**** Working data ****

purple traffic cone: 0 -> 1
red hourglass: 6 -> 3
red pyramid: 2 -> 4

****
**** Working data ****

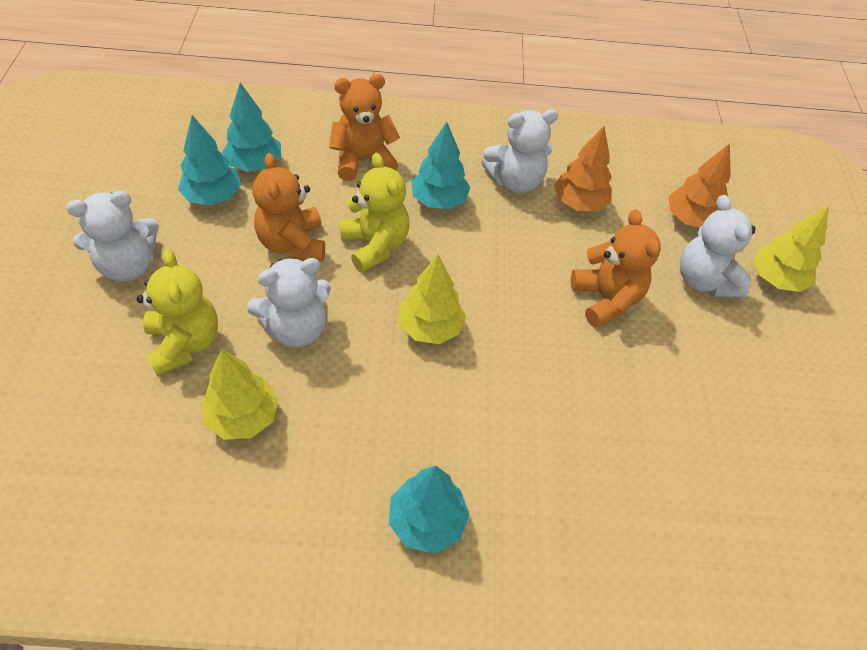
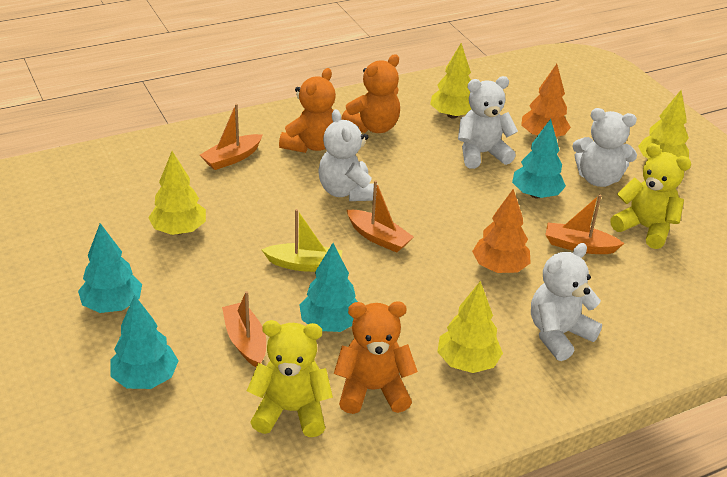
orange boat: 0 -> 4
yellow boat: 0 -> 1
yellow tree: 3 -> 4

****
**** Working data ****

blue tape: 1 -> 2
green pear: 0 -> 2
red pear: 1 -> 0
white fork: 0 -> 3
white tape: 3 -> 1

****

- [About this exercise]: Out of the material above, output word for word the line with "purple traffic cone: 0 -> 1", the line with "red pyramid: 2 -> 4", and all lines between them, with nothing else.

- [Your solution]:
purple traffic cone: 0 -> 1
red hourglass: 6 -> 3
red pyramid: 2 -> 4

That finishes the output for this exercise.